TASK STATEMENT =
In the entries that follow, say how many lines contain the string "AUDIO". Give no other words.

BEGIN THE INPUT

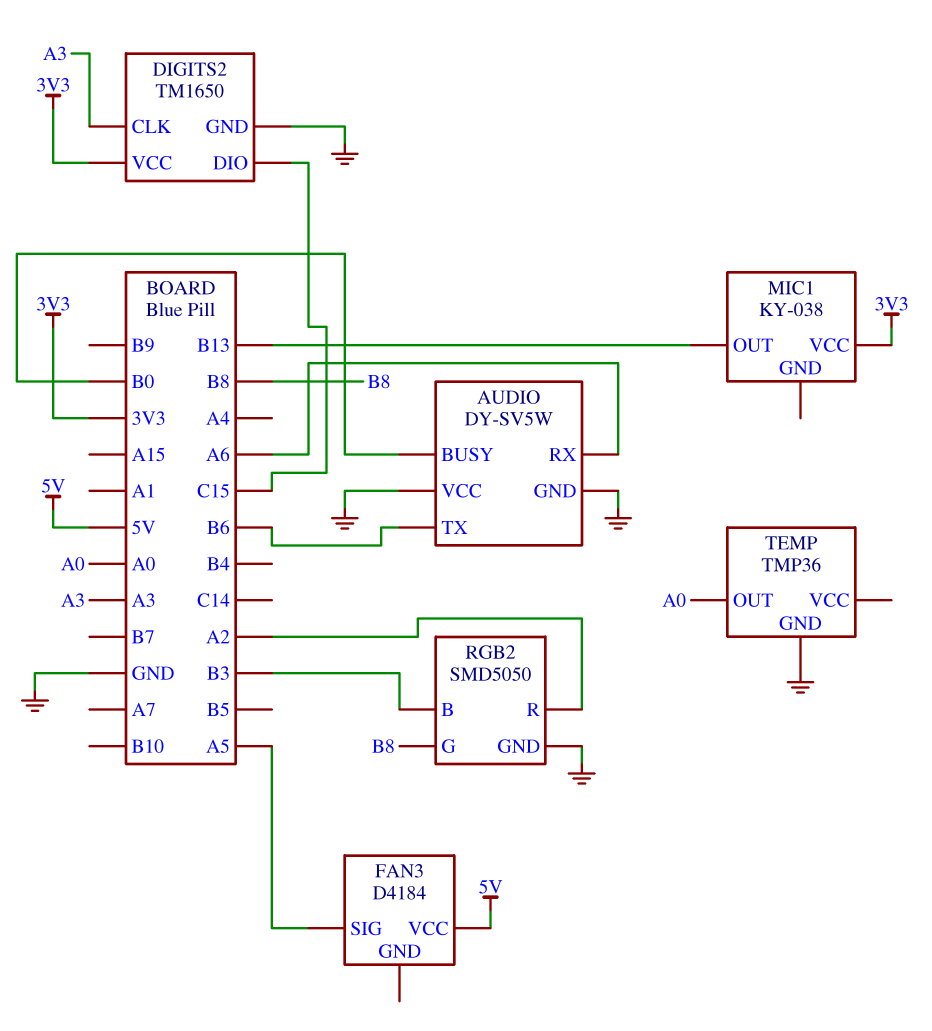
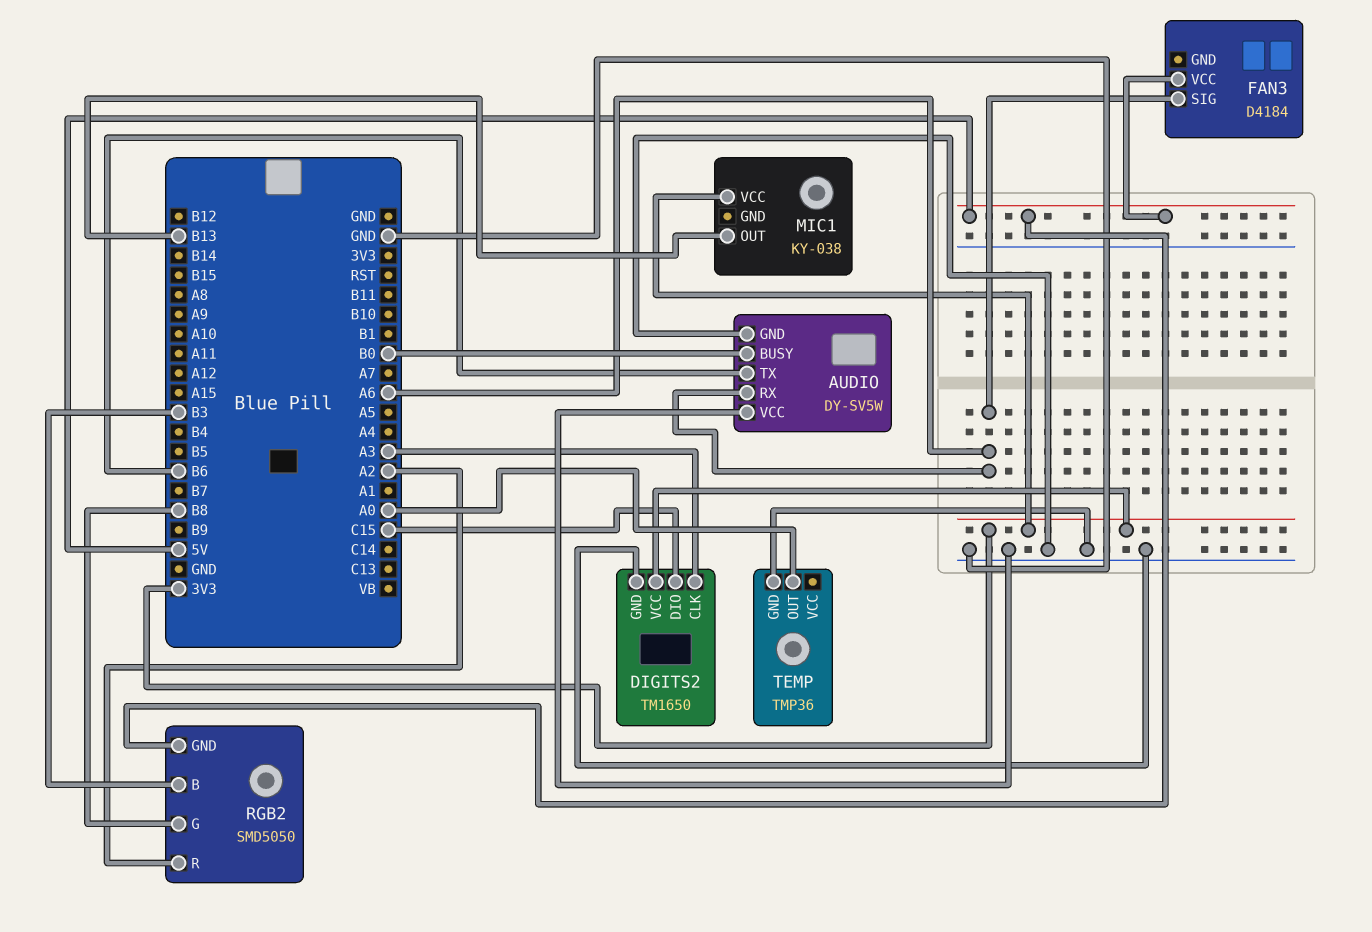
FAN3 pin SIG: A5 -> A6
RGB2 pin GND: GND -> 5V

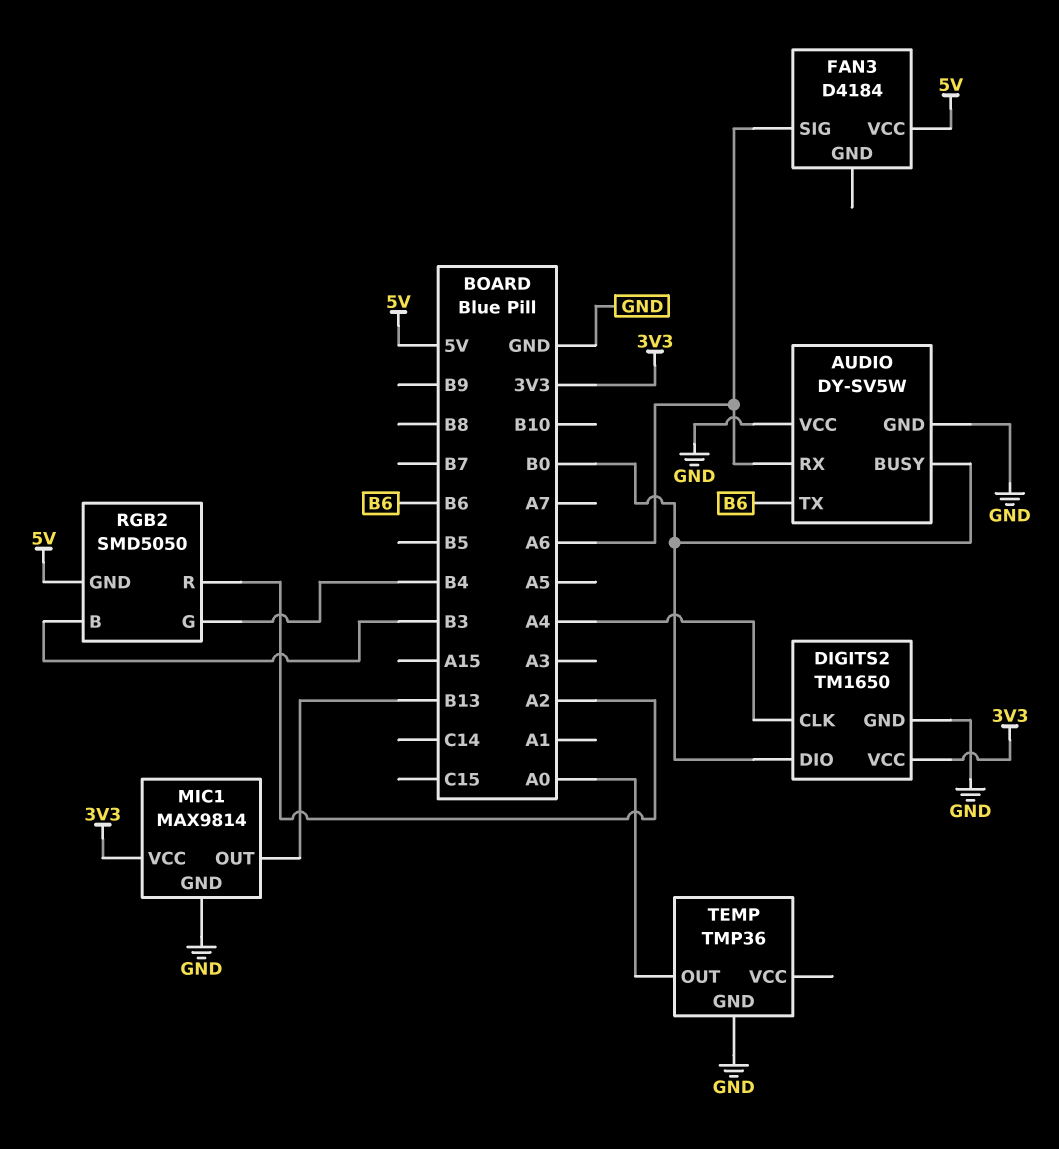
DIGITS2 pin CLK: A3 -> A4
DIGITS2 pin DIO: C15 -> B0
MIC1: KY-038 -> MAX9814
MIC1 pin GND: none -> GND
RGB2 pin G: B8 -> B4

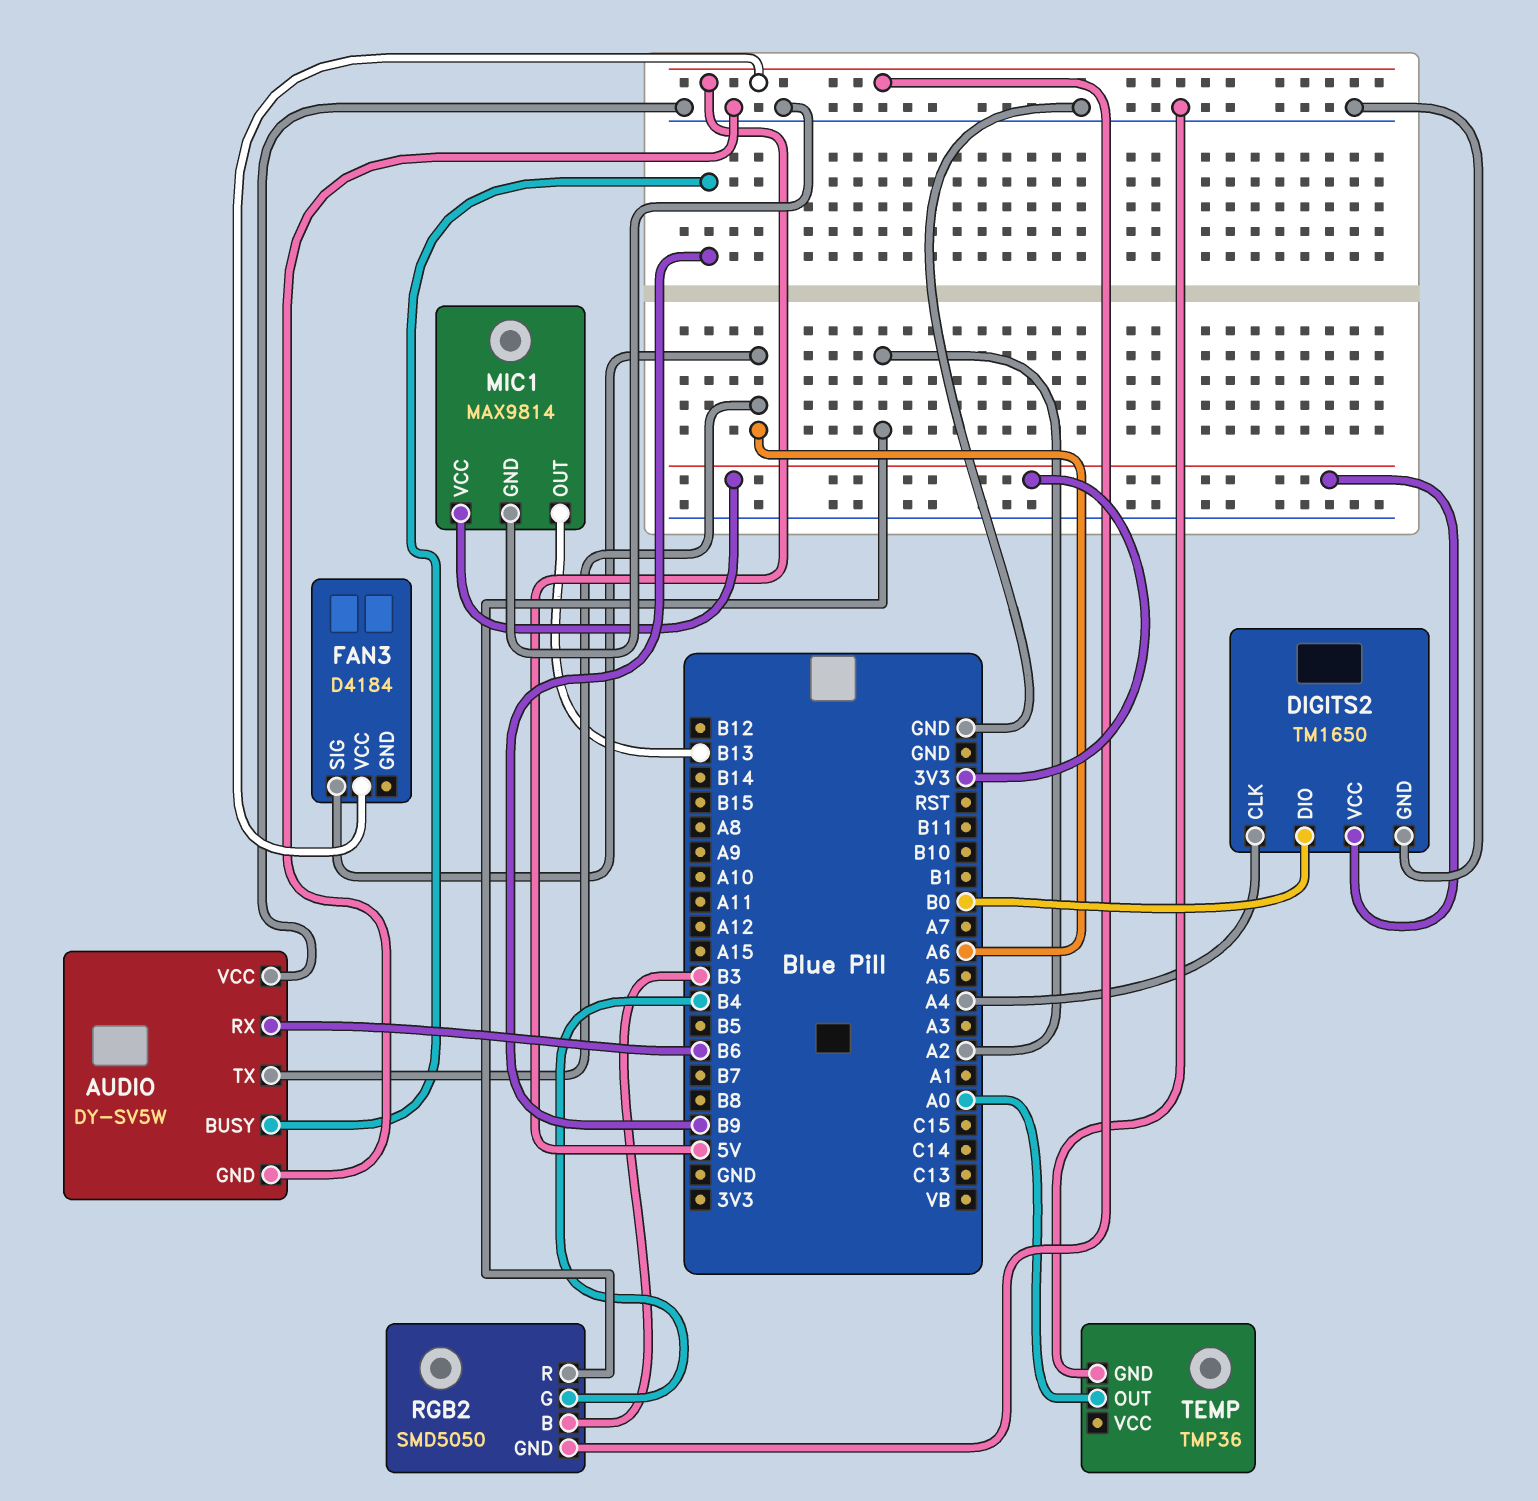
AUDIO pin BUSY: B0 -> B9
AUDIO pin RX: A6 -> B6
AUDIO pin TX: B6 -> A6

END THE INPUT

SOLUTION =
3